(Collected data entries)
§
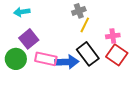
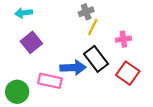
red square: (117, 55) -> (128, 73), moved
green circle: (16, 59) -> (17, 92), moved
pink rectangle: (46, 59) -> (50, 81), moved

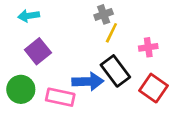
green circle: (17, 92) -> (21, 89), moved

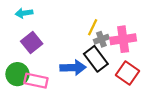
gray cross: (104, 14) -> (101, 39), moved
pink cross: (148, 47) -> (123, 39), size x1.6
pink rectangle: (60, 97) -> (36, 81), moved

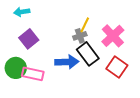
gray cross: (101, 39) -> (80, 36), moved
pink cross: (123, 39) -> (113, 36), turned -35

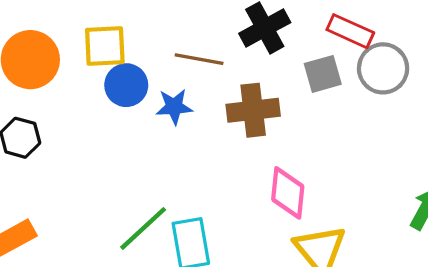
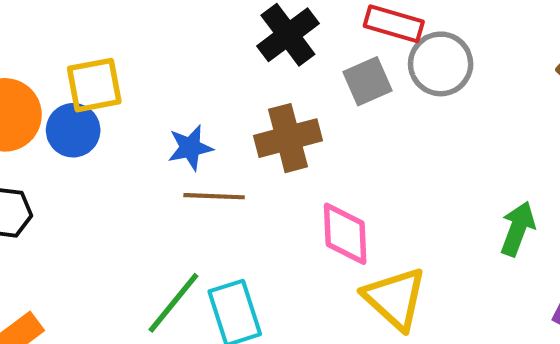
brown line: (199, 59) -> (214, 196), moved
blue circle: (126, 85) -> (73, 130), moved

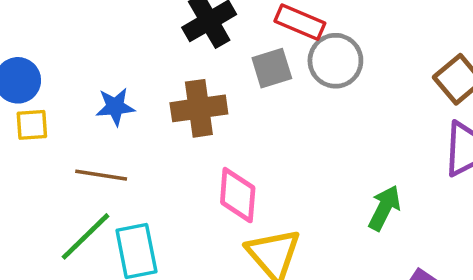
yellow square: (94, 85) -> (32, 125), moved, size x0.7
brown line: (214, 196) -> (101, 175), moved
§
*Exercise description*. Could you copy out every record exactly, minus the pictures?

*Exercise answer*.
red square: (117, 55) -> (128, 73), moved
green circle: (16, 59) -> (17, 92), moved
pink rectangle: (46, 59) -> (50, 81), moved

green circle: (17, 92) -> (21, 89), moved

gray cross: (104, 14) -> (101, 39), moved
pink cross: (148, 47) -> (123, 39), size x1.6
pink rectangle: (60, 97) -> (36, 81), moved

gray cross: (101, 39) -> (80, 36), moved
pink cross: (123, 39) -> (113, 36), turned -35

brown line: (199, 59) -> (214, 196), moved
blue circle: (126, 85) -> (73, 130), moved

yellow square: (94, 85) -> (32, 125), moved, size x0.7
brown line: (214, 196) -> (101, 175), moved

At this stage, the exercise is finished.